======== PROVIDED ENTRIES ========

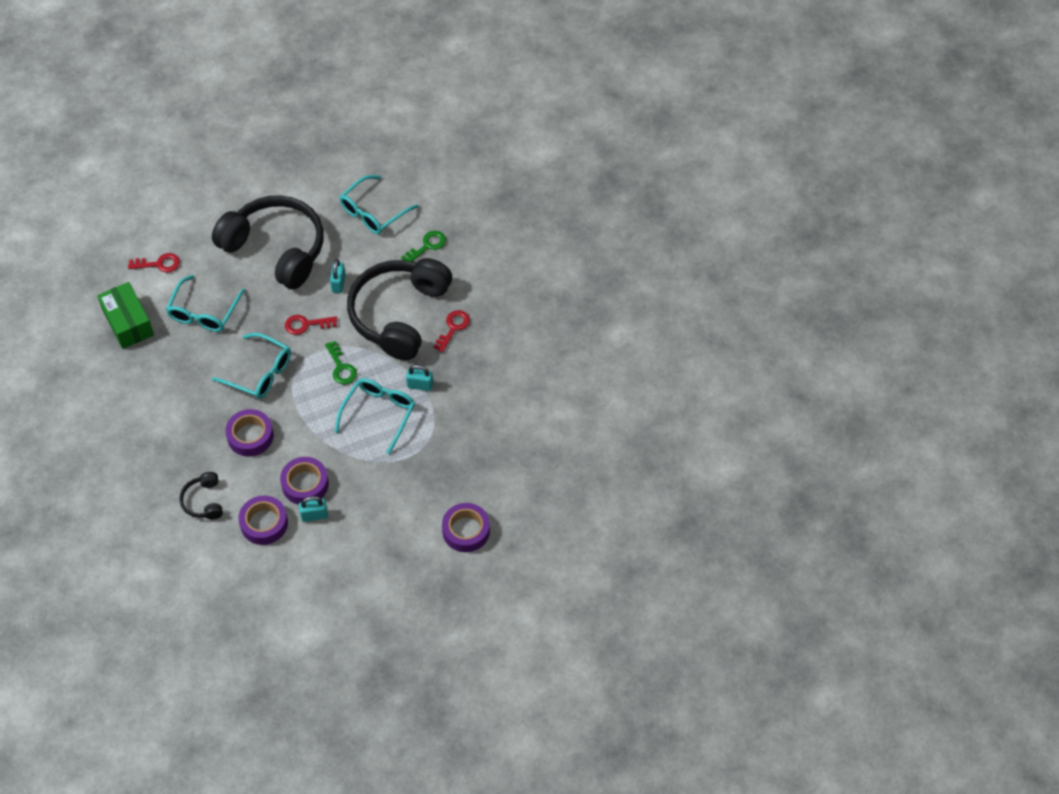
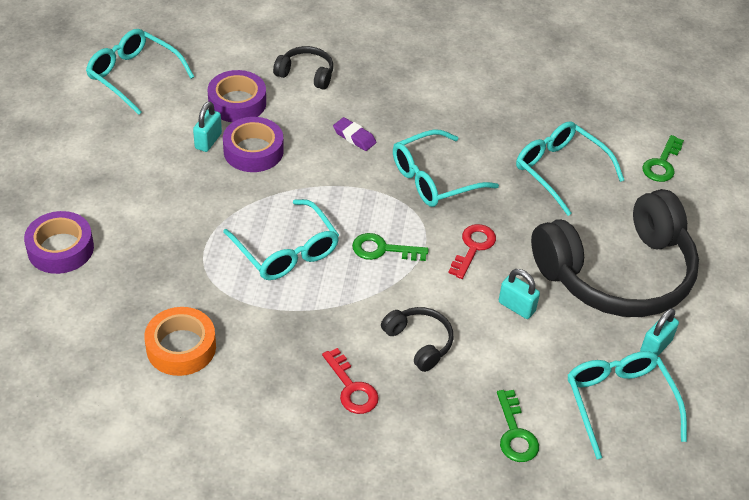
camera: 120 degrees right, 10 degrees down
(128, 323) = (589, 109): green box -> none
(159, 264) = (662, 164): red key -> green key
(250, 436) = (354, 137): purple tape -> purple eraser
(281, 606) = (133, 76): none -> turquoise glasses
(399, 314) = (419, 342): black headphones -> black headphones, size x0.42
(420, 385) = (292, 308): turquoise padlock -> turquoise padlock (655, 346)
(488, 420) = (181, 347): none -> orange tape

========
======== PROVIDED ENTRIES ========

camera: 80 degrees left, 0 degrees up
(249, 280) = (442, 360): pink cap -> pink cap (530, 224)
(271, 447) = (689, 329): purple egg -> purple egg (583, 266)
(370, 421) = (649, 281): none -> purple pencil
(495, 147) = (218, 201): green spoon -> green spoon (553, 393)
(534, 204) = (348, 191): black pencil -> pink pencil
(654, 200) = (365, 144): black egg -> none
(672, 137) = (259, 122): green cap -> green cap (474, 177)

========

WHAT YOU SHOULD DO
Please give back, exactly as it stands above, the stretch from the line with "camera: 120 degrees right, 10 degrees down" through the line with "(281, 606) = (133, 76): none", and no line outside it.

SOLUTION TO THIS TASK
camera: 120 degrees right, 10 degrees down
(128, 323) = (589, 109): green box -> none
(159, 264) = (662, 164): red key -> green key
(250, 436) = (354, 137): purple tape -> purple eraser
(281, 606) = (133, 76): none -> turquoise glasses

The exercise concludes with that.